__TASK GOAL__
Your copy should match the listing word for word, apart from the pictures, which are left out.
-*-*-
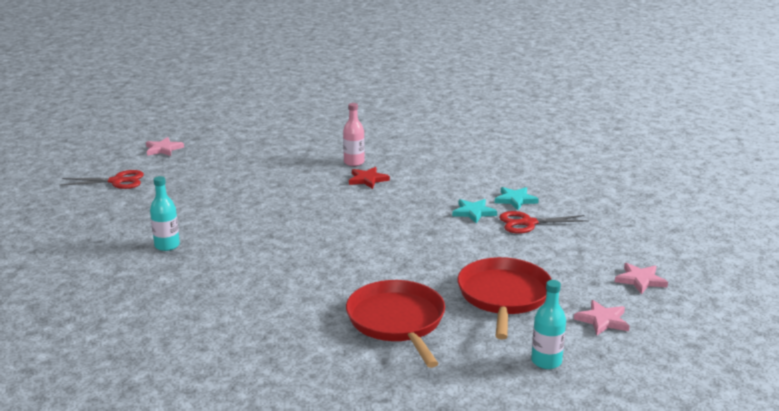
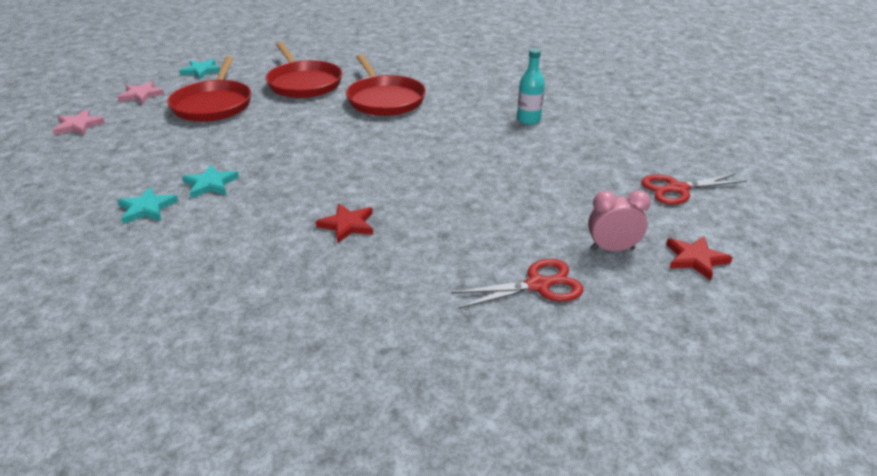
camera: 170 degrees right, 10 degrees up
(163, 149) = (695, 259): pink star -> red star
(206, 156) = (612, 249): none -> pink clock
(303, 285) = (384, 99): none -> red pan
(354, 162) = (375, 260): pink bottle -> none
(528, 223) = (150, 175): red scissors -> red scissors (538, 285)
(546, 361) = (201, 71): turquoise bottle -> turquoise star

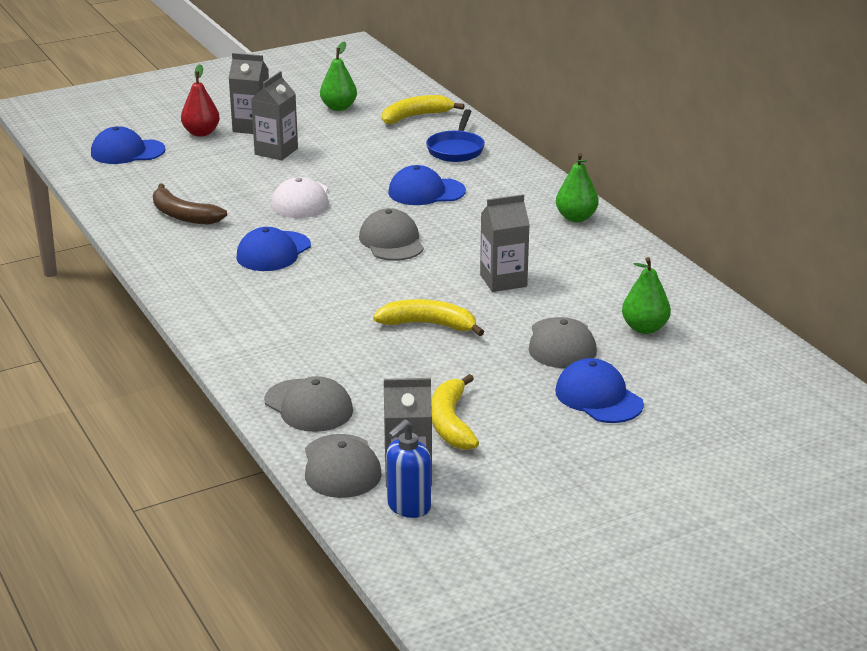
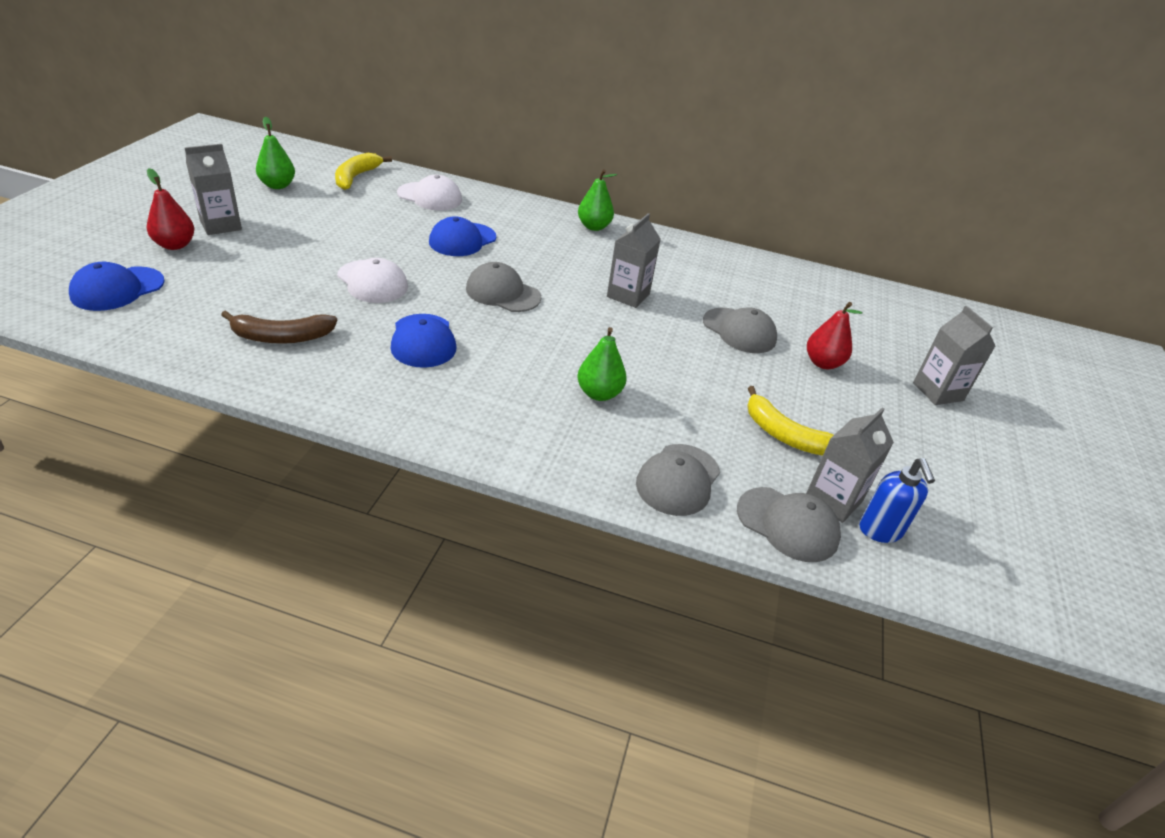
camera: 50 degrees left, 10 degrees up
(276, 151) = (280, 242): grey carton -> grey carton (937, 392)
(308, 406) = (678, 480): grey cap -> grey cap turned 120 degrees clockwise
(428, 325) = (640, 356): yellow banana -> none
(456, 149) = (430, 197): blue pan -> white cap
(598, 397) = (823, 363): blue cap -> red pear
(644, 328) = (761, 296): green pear -> green pear (599, 393)

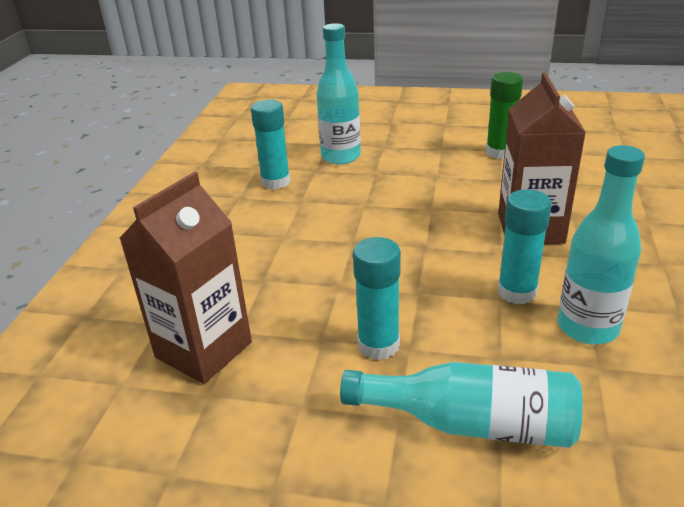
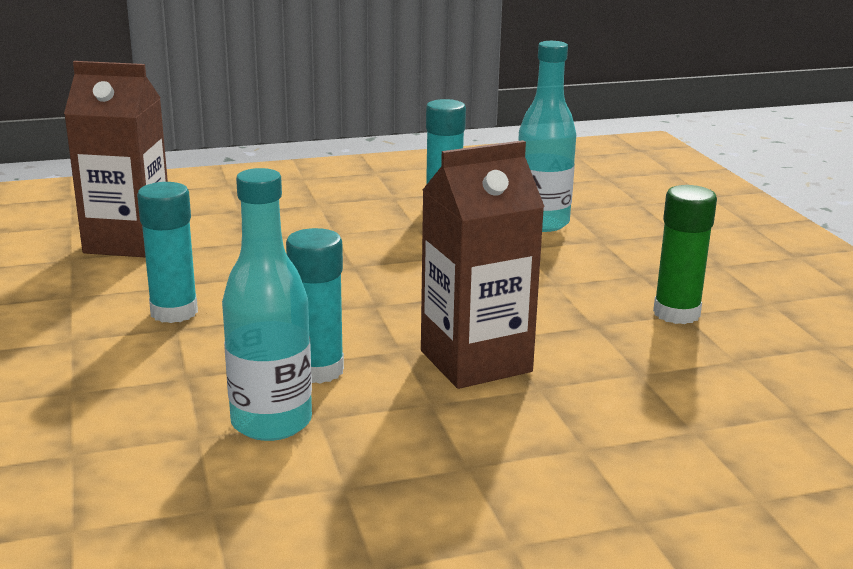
camera: 60 degrees right, 10 degrees down
(470, 423) = (74, 375): turquoise bottle -> none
-*-*-
__RESPONSE__
camera: 170 degrees right, 10 degrees up
(163, 149) = (695, 259): pink star -> red star
(206, 156) = (612, 249): none -> pink clock
(303, 285) = (384, 99): none -> red pan
(354, 162) = (375, 260): pink bottle -> none
(528, 223) = (150, 175): red scissors -> red scissors (538, 285)
(546, 361) = (201, 71): turquoise bottle -> turquoise star

camera: 50 degrees left, 10 degrees up
(276, 151) = (280, 242): grey carton -> grey carton (937, 392)
(308, 406) = (678, 480): grey cap -> grey cap turned 120 degrees clockwise
(428, 325) = (640, 356): yellow banana -> none
(456, 149) = (430, 197): blue pan -> white cap
(598, 397) = (823, 363): blue cap -> red pear
(644, 328) = (761, 296): green pear -> green pear (599, 393)

camera: 60 degrees right, 10 degrees down
(470, 423) = (74, 375): turquoise bottle -> none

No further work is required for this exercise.